▶ [ABOUT THIS EXERCISE] Leaving out all pictures, write down exactly the lines from the one containing "C3: none -> 1nF (5V, NET15)" through the last line of the material.

▶ [PROVIDED RECORDS]
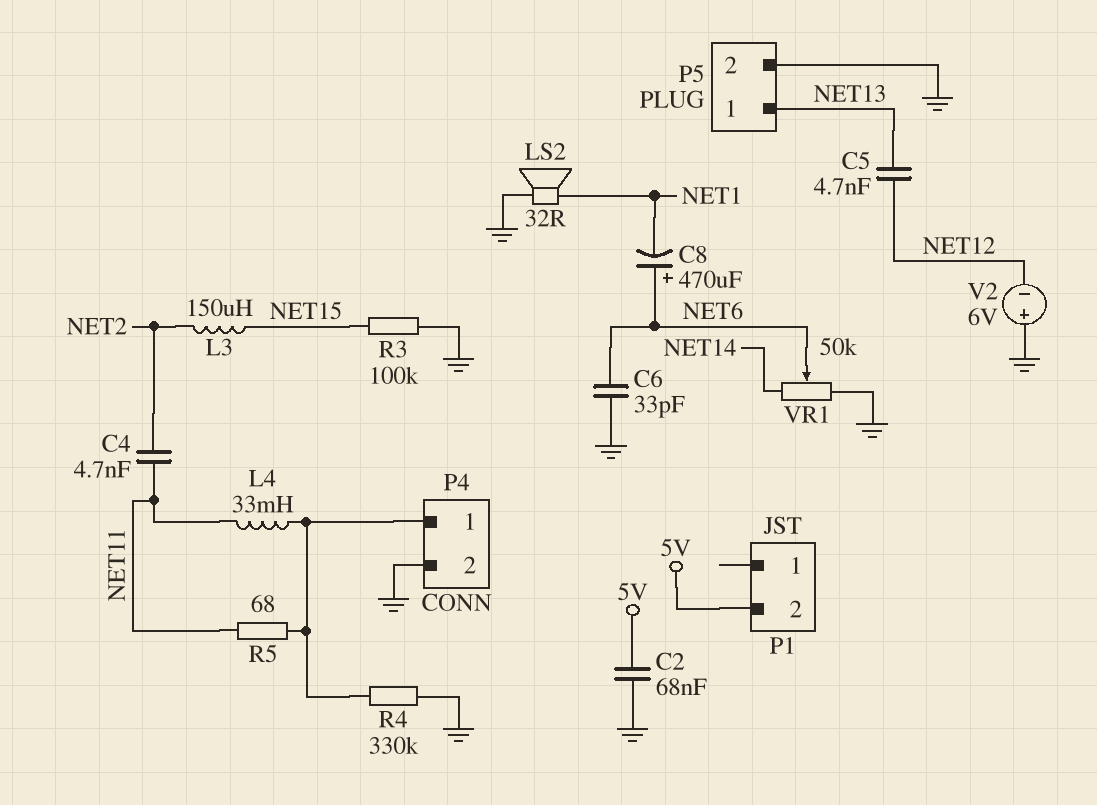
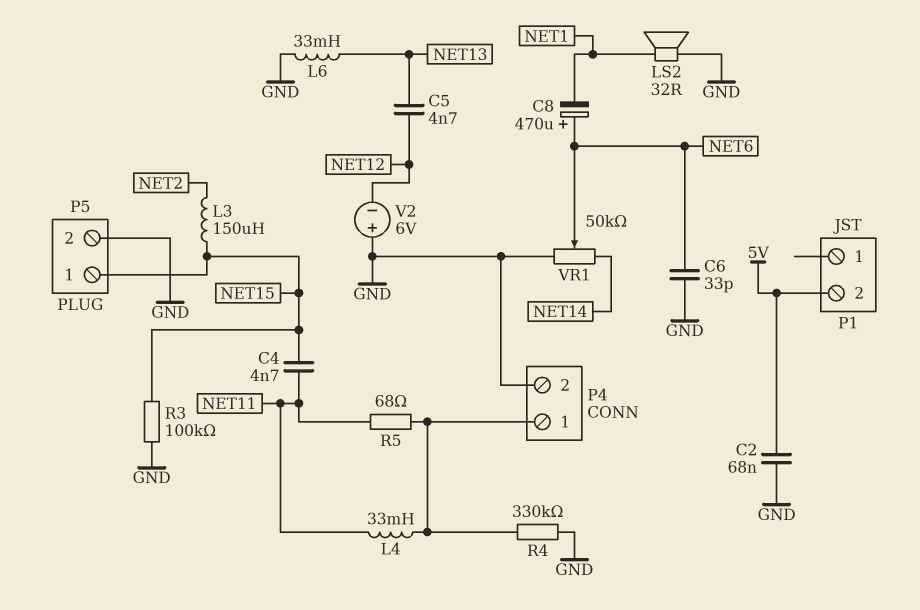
C4: 4.7nF (NET2, NET11) -> 4.7nF (NET11, NET15)
L6: none -> 33mH (GND, NET13)
P5 pin 1: NET13 -> NET15

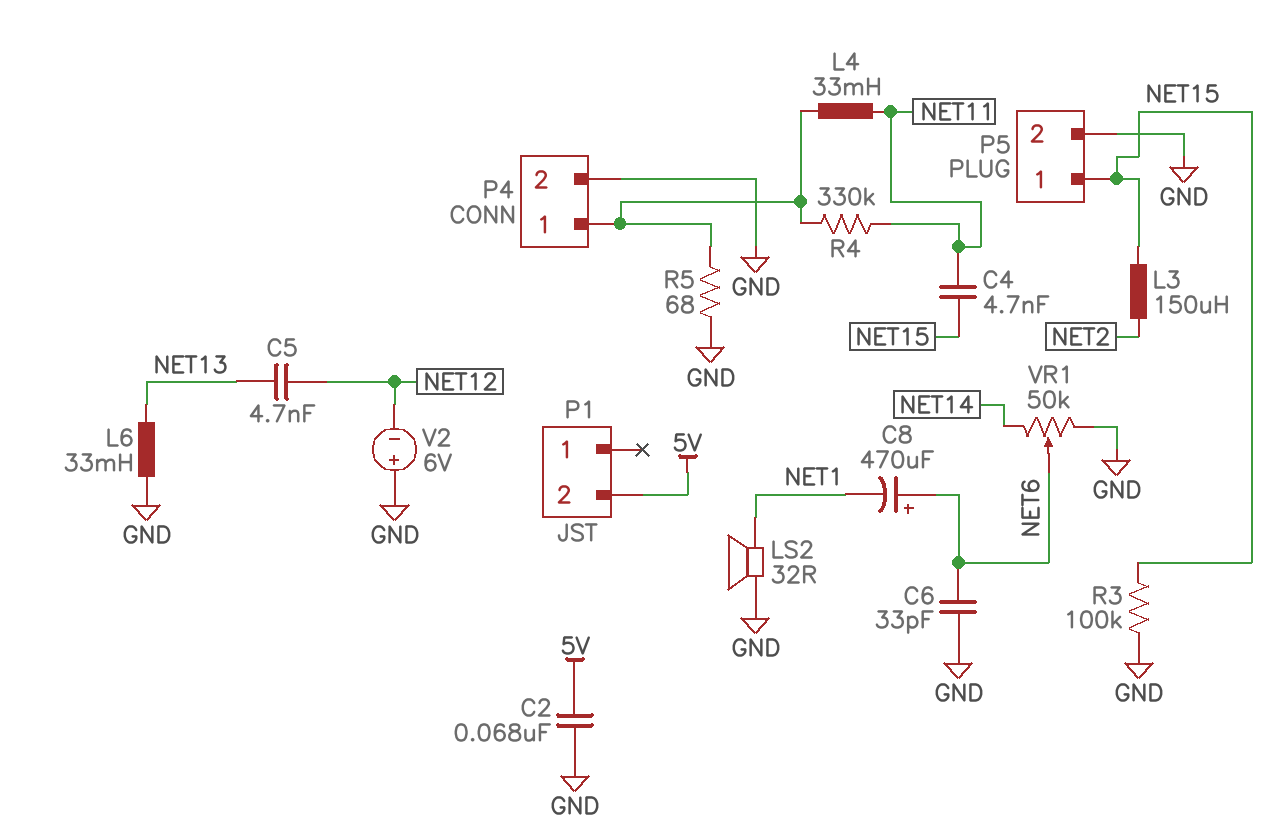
R4: 330k (GND, P4/1) -> 330k (NET11, P4/1)
R5: 68 (NET11, P4/1) -> 68 (GND, P4/1)

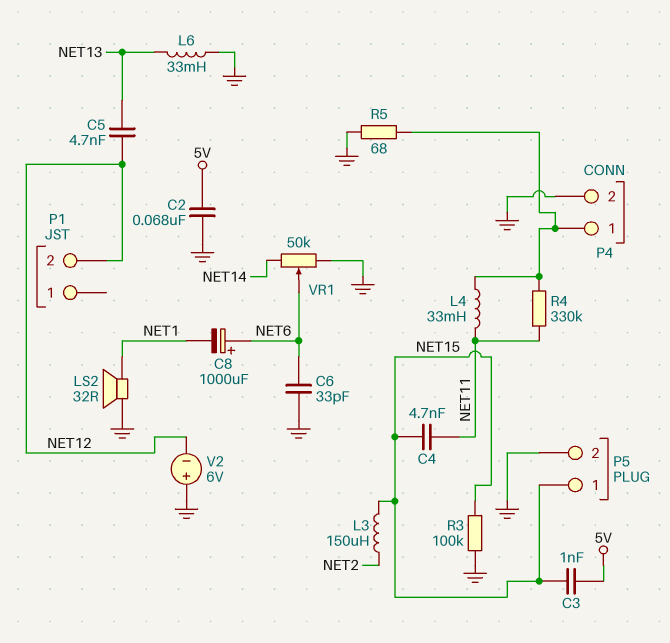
C3: none -> 1nF (5V, NET15)
C8: 470uF (plus NET6, minus NET1) -> 1000uF (plus NET6, minus NET1)
P1 pin 2: 5V -> NET12

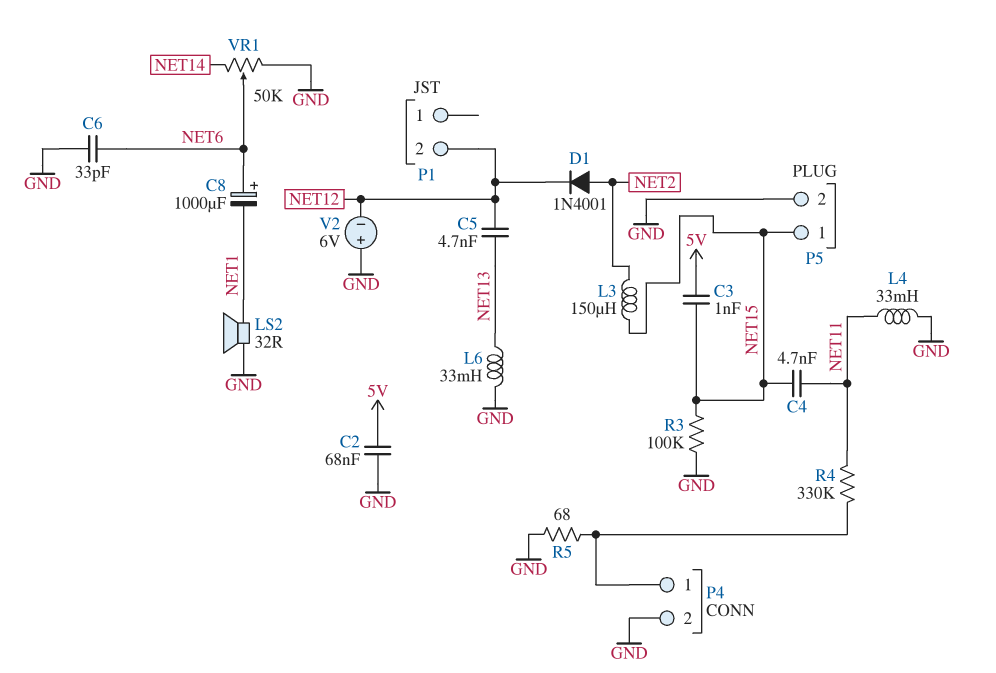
D1: none -> diode 1N4001 (A NET2, K NET12)
L4: 33mH (NET11, P4/1) -> 33mH (GND, NET11)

▶ [COMPLETED EXERCISE]
C3: none -> 1nF (5V, NET15)
C8: 470uF (plus NET6, minus NET1) -> 1000uF (plus NET6, minus NET1)
P1 pin 2: 5V -> NET12

D1: none -> diode 1N4001 (A NET2, K NET12)
L4: 33mH (NET11, P4/1) -> 33mH (GND, NET11)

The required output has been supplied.